[RECORD EXTRACTS]
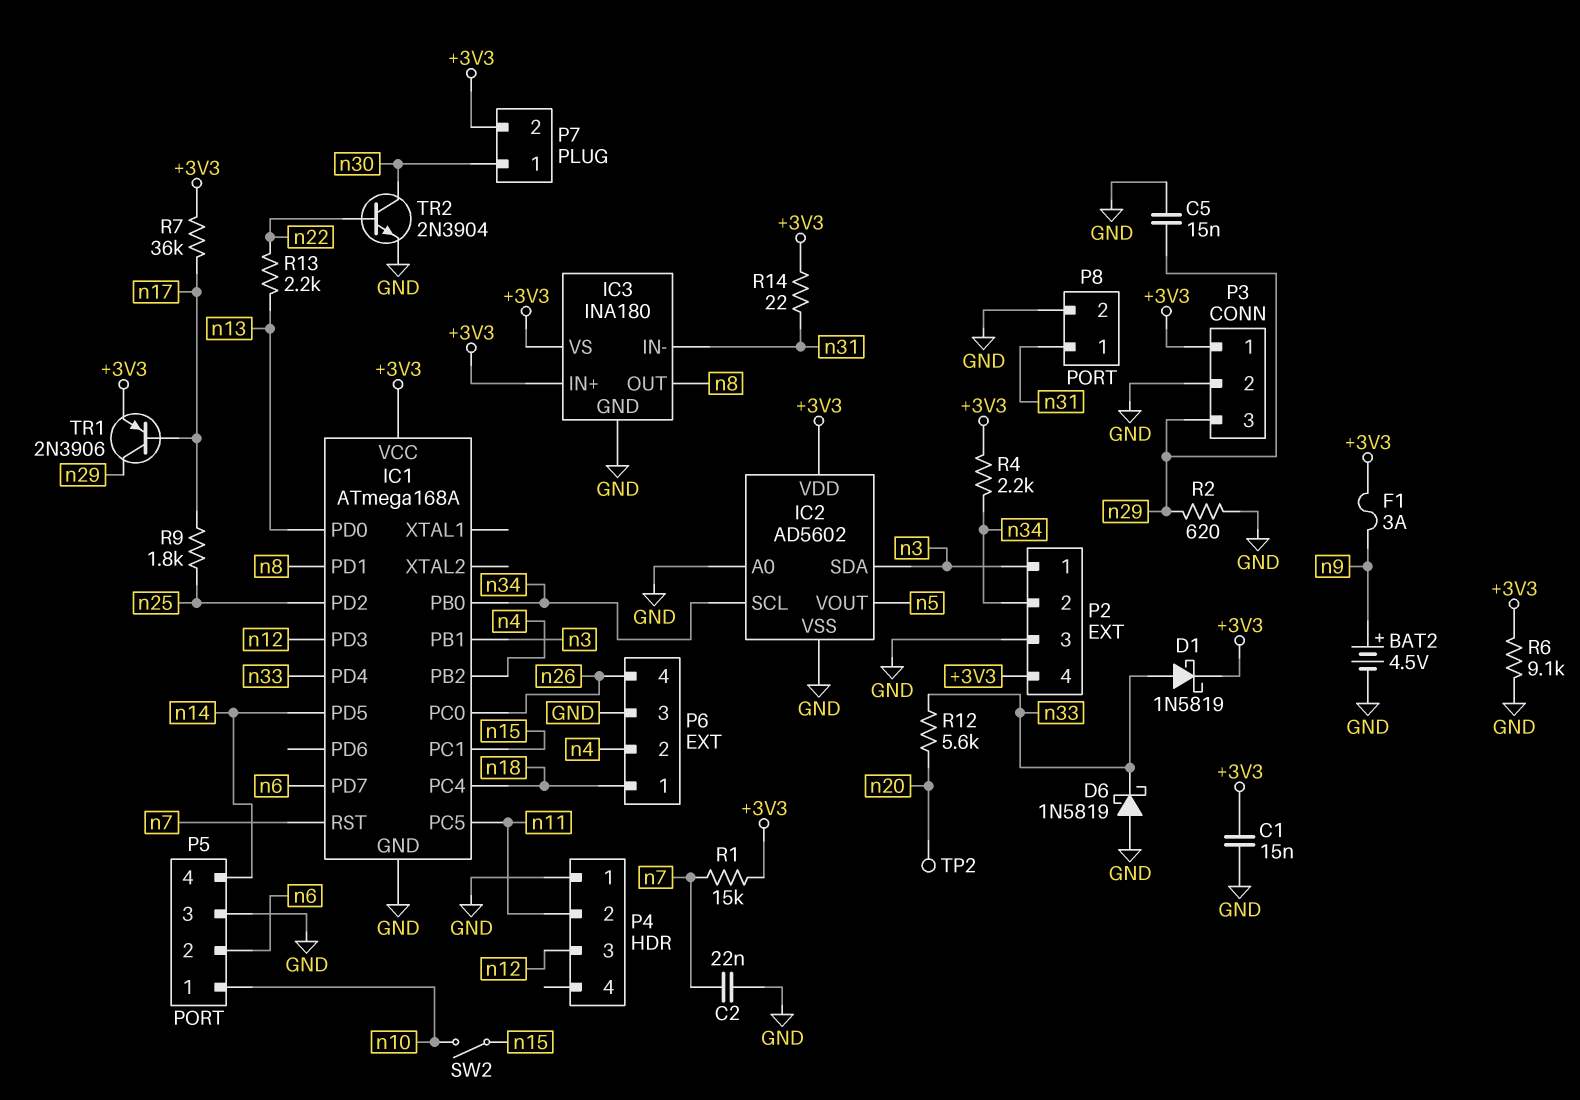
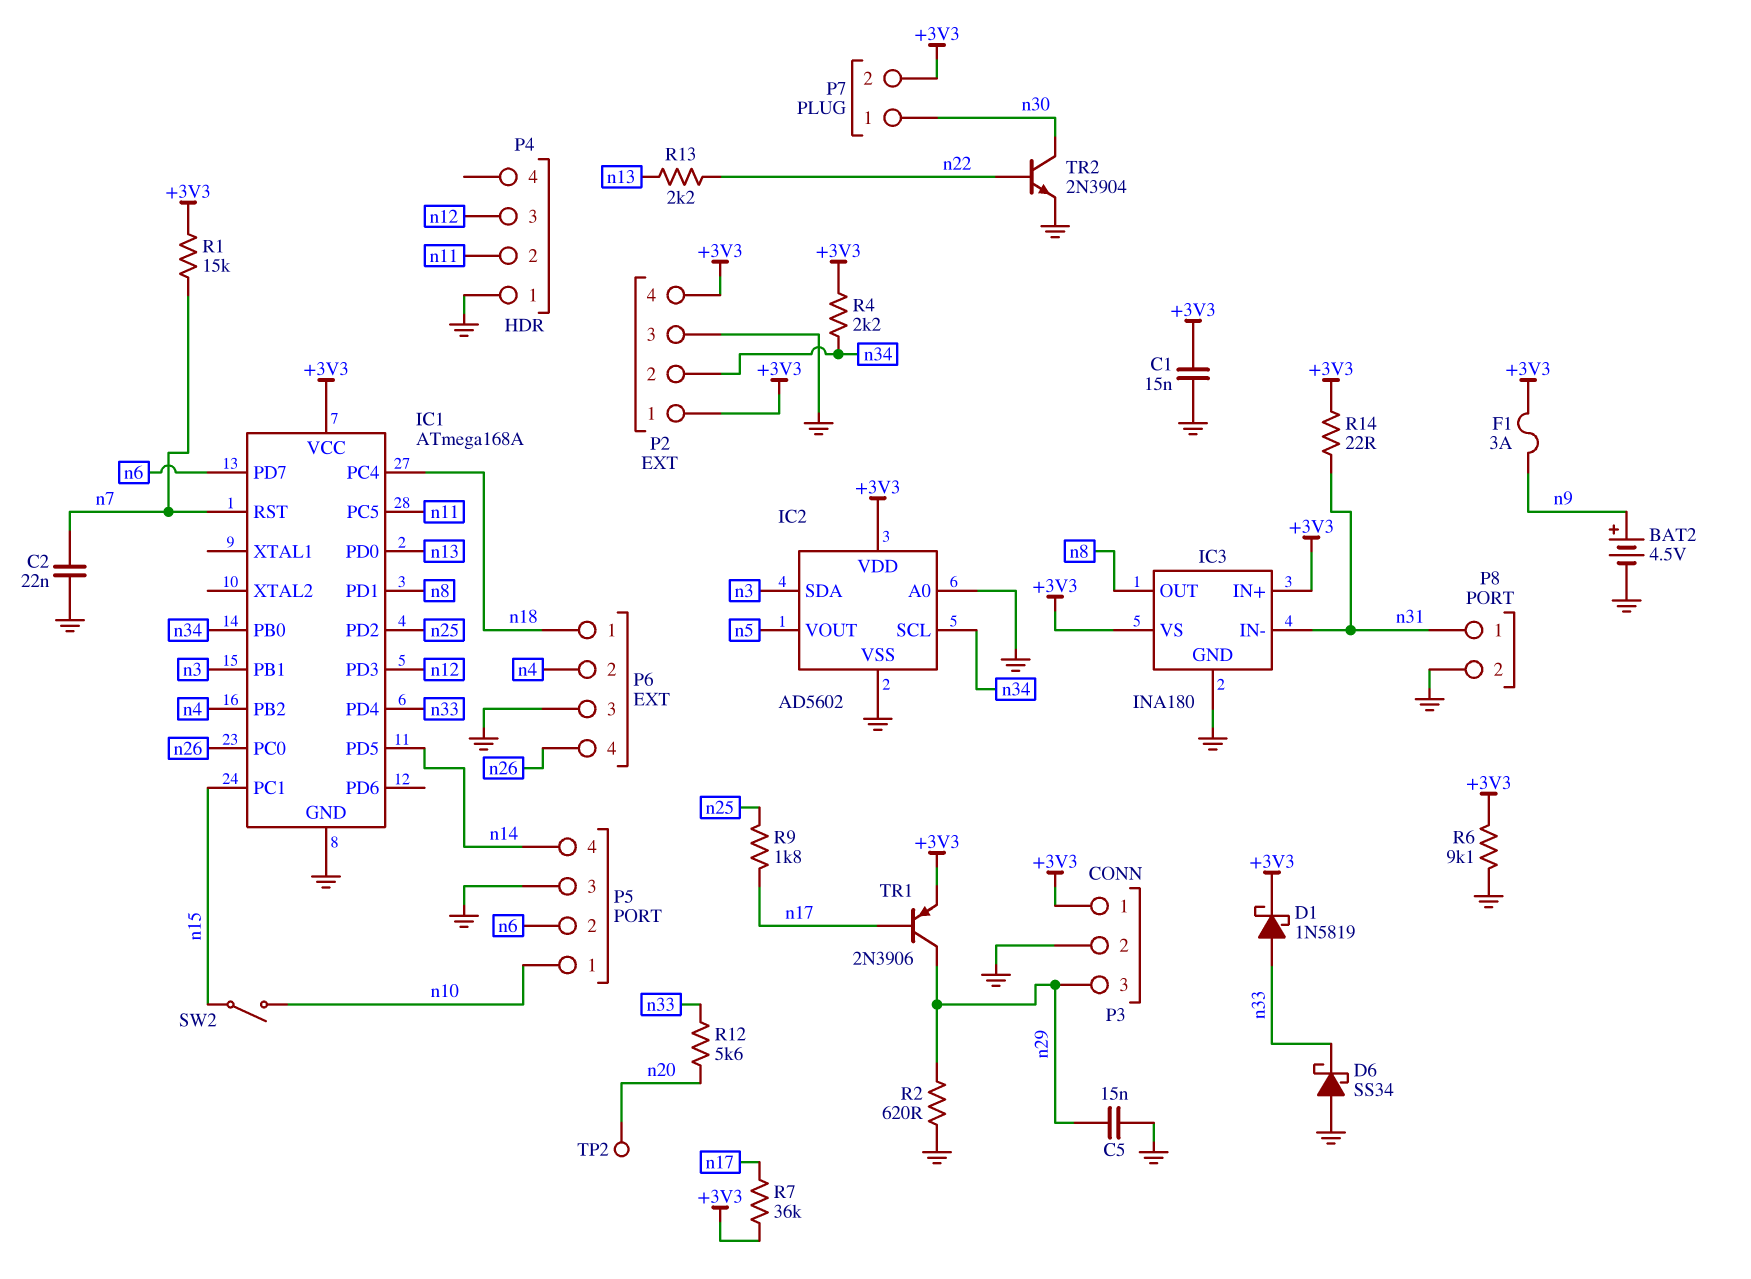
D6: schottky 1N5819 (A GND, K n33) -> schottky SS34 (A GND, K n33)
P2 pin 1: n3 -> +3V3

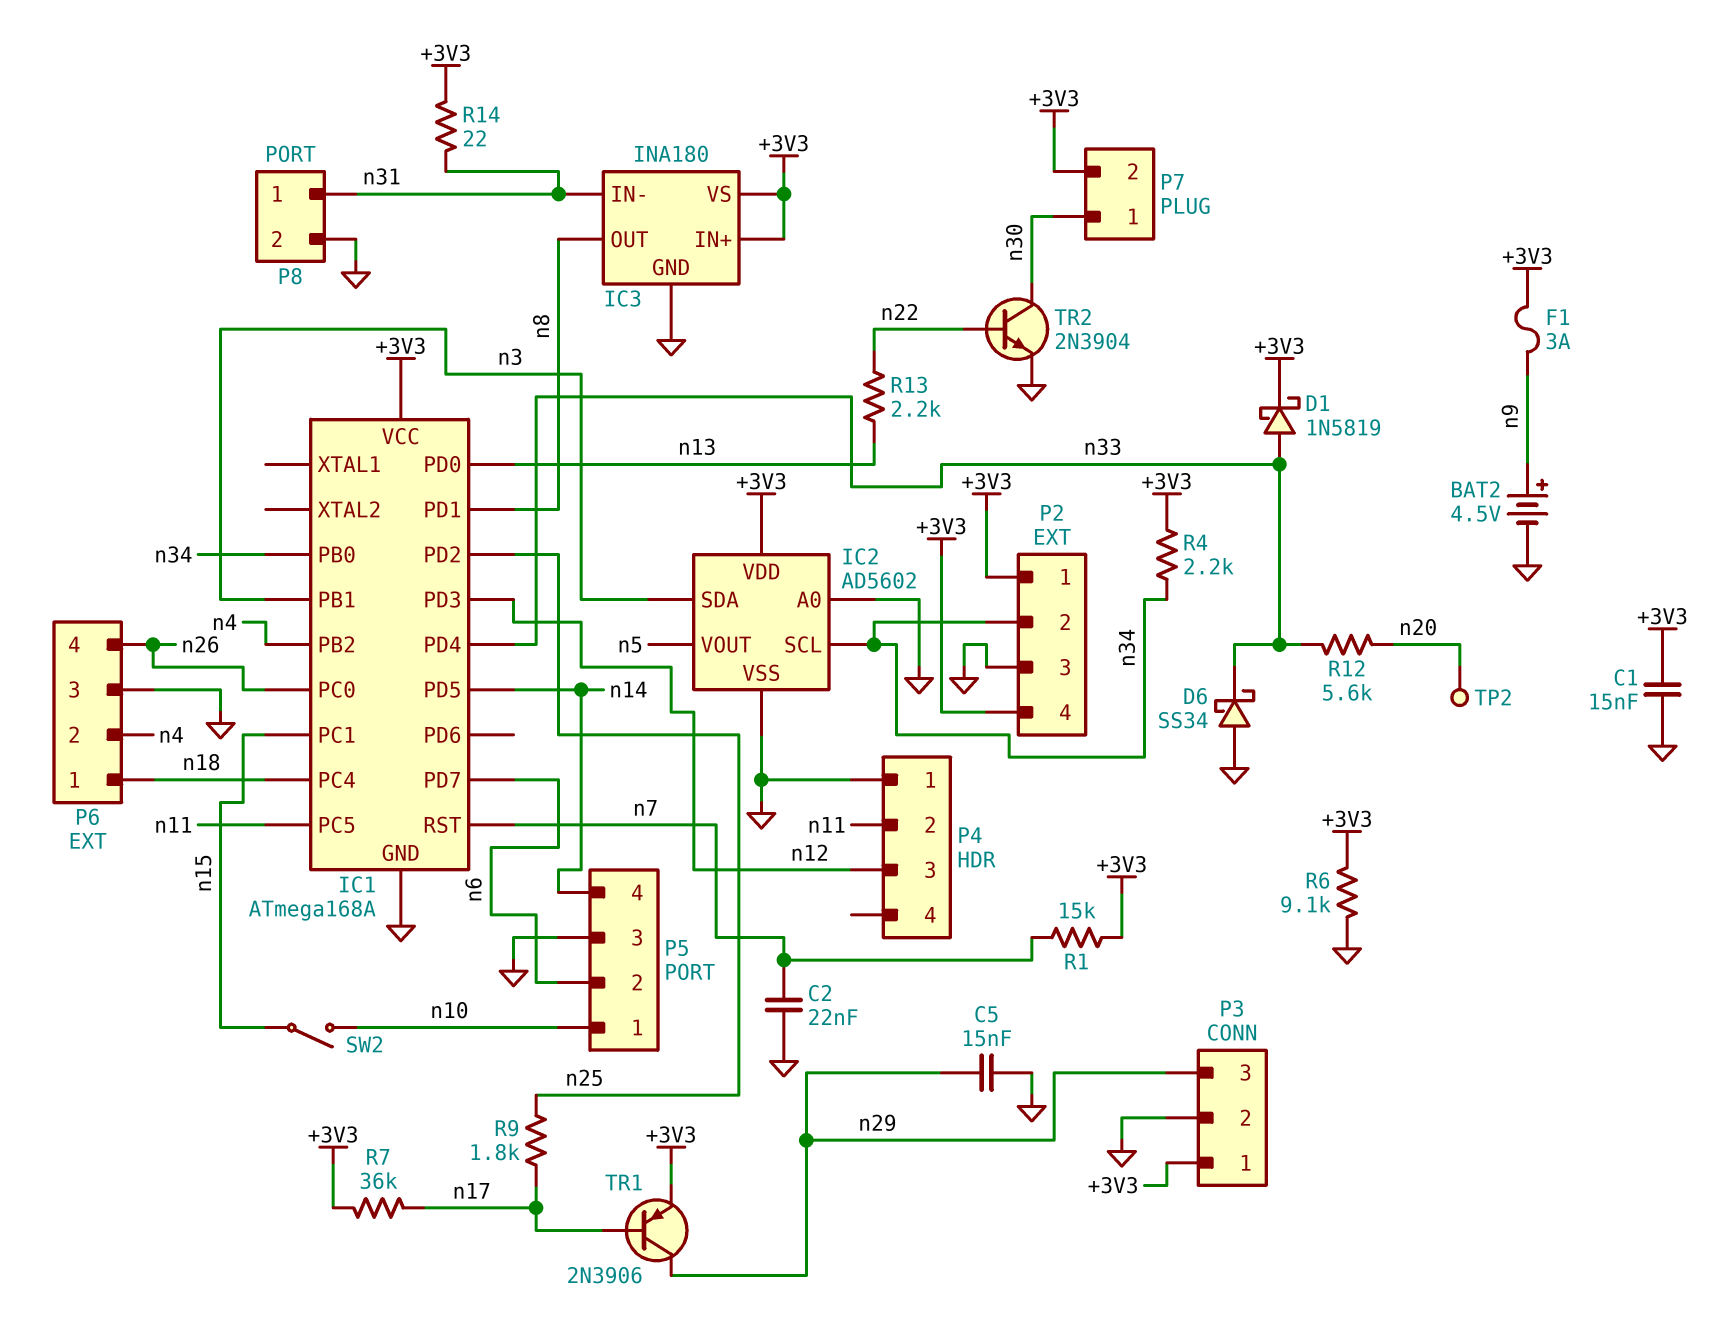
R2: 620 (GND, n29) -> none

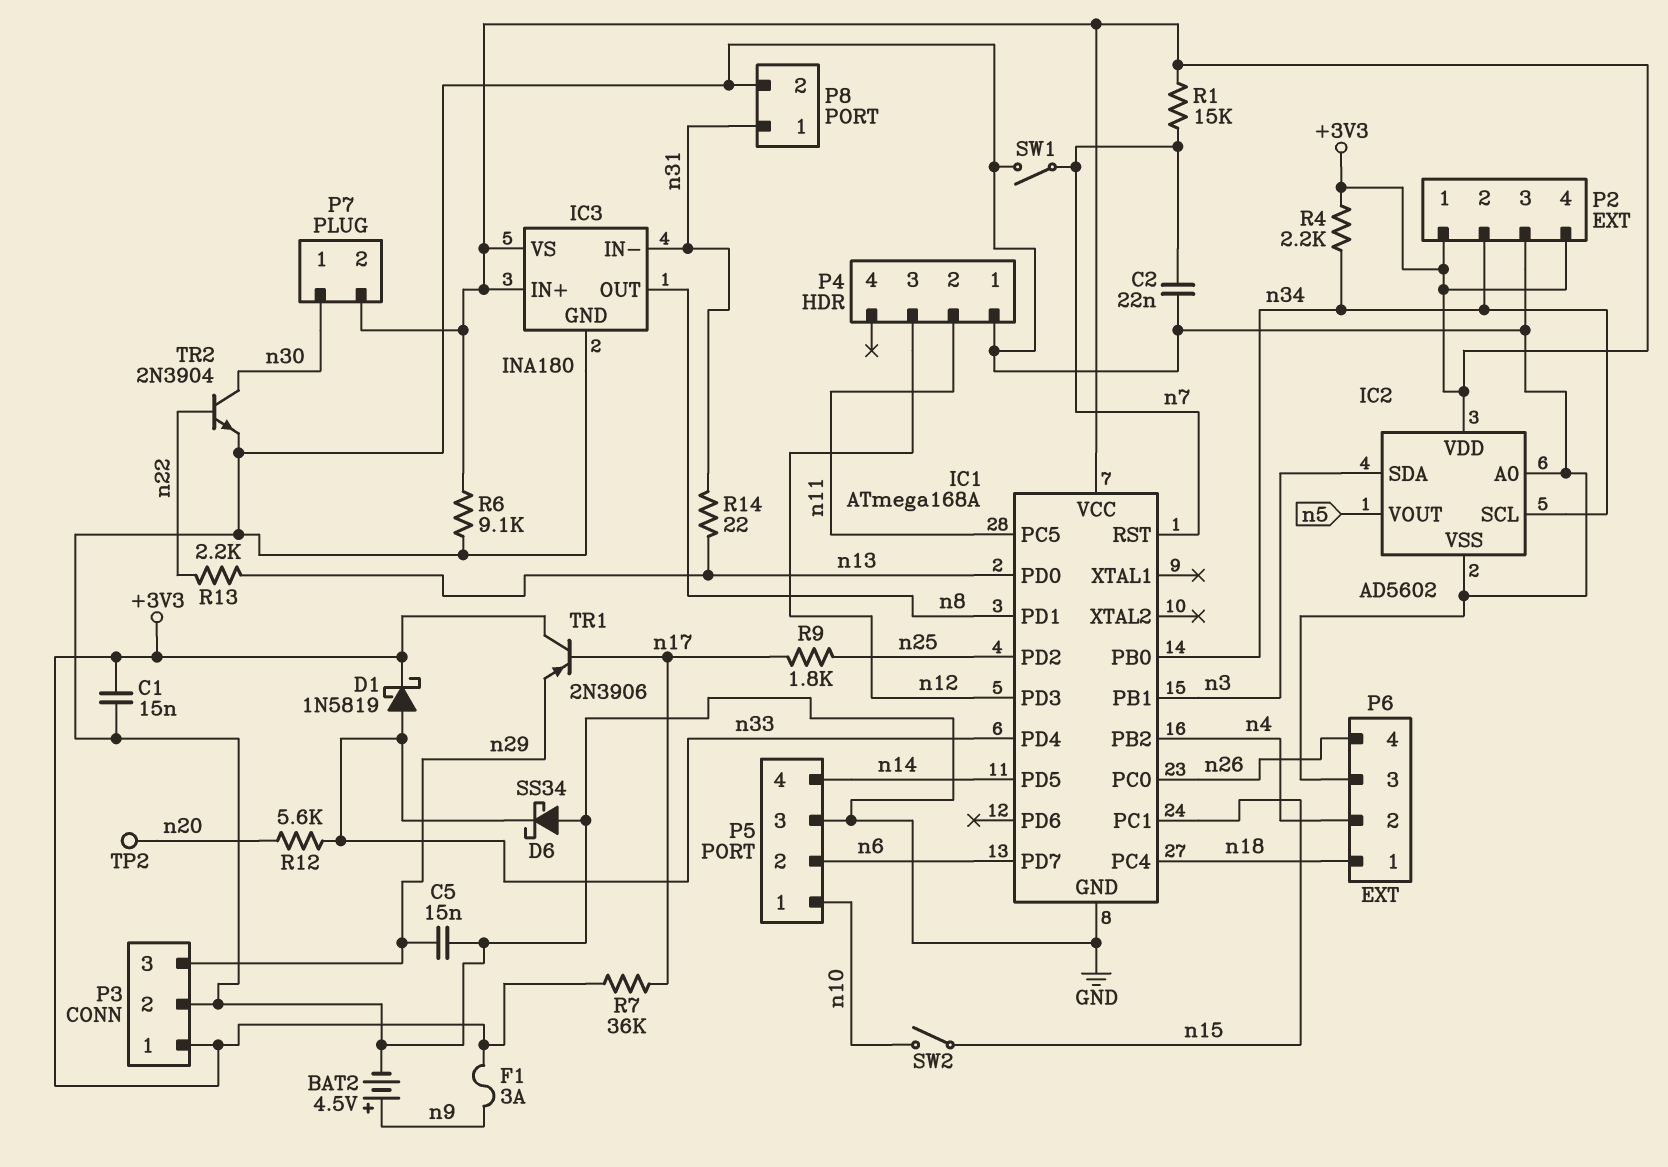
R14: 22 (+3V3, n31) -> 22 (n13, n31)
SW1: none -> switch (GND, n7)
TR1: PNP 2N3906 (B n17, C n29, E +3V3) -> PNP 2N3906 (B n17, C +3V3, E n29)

[ASSIGNED TASK] Please print the data above once more, exactly as it appears, with no pictures.

[EXERCISE OUTPUT]
D6: schottky 1N5819 (A GND, K n33) -> schottky SS34 (A GND, K n33)
P2 pin 1: n3 -> +3V3

R2: 620 (GND, n29) -> none

R14: 22 (+3V3, n31) -> 22 (n13, n31)
SW1: none -> switch (GND, n7)
TR1: PNP 2N3906 (B n17, C n29, E +3V3) -> PNP 2N3906 (B n17, C +3V3, E n29)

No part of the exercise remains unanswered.